:: TASK DIRECTIONS ::
In the data below, find every line that has the string "white", and copy it.

[Saved entries]
■ ■ ■

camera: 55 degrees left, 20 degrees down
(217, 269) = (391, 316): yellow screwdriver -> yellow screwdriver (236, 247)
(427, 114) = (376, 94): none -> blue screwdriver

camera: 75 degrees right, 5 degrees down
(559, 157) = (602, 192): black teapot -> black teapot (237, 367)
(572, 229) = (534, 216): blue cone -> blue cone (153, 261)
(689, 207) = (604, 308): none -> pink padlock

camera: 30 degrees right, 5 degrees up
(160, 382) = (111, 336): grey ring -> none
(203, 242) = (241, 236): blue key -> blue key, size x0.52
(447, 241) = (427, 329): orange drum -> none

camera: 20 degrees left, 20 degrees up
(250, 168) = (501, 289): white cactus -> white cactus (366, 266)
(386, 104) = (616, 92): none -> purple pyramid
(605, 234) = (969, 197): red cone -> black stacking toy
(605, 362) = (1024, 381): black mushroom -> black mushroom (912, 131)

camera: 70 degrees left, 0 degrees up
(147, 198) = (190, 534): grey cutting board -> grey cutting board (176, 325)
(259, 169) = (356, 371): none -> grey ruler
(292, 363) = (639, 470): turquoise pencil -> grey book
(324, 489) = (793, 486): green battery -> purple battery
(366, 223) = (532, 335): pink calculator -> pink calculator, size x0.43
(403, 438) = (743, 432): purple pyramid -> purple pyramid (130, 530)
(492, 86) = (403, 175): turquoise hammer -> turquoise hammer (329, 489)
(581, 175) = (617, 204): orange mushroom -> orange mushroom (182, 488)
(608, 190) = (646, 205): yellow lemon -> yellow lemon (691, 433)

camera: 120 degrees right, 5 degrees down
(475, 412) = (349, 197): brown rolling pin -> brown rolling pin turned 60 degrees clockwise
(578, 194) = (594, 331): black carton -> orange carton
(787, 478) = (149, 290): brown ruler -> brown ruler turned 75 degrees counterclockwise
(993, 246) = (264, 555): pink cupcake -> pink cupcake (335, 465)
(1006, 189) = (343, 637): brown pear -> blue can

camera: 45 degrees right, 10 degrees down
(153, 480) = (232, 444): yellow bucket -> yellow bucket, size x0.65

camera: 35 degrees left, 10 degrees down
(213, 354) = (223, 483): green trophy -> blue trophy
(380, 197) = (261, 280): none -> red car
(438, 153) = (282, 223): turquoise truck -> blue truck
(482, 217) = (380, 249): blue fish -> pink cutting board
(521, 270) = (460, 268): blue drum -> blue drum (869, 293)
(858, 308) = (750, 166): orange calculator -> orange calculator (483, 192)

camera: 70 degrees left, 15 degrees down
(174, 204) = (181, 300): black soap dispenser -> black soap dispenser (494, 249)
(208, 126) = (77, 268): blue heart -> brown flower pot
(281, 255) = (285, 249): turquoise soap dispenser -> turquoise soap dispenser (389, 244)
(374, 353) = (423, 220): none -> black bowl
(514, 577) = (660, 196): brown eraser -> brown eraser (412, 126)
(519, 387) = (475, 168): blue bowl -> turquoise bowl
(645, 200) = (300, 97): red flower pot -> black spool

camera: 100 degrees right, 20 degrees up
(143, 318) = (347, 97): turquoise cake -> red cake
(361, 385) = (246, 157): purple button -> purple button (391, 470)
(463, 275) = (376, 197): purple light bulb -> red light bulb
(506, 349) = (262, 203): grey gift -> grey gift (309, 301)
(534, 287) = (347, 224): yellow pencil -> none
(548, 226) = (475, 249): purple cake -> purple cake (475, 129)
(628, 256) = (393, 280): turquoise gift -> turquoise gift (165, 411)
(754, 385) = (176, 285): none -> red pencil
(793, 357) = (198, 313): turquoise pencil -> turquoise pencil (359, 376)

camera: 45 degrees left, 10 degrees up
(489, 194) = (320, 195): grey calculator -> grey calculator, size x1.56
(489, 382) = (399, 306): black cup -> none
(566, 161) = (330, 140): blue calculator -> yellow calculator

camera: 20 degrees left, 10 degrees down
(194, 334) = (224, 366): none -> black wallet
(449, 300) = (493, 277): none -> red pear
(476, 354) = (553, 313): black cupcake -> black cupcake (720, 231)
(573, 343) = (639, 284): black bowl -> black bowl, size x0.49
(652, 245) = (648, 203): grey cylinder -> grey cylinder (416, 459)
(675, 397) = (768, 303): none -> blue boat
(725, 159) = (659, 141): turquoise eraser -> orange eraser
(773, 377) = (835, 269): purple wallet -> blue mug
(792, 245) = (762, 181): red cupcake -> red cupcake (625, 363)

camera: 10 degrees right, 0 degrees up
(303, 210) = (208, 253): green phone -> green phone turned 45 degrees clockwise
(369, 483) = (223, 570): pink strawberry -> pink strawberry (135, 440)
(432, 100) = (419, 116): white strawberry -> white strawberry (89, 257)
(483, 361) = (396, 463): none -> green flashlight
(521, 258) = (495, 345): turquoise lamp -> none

■ ■ ■

:: YOUR SOLUTION ::
(250, 168) = (501, 289): white cactus -> white cactus (366, 266)
(432, 100) = (419, 116): white strawberry -> white strawberry (89, 257)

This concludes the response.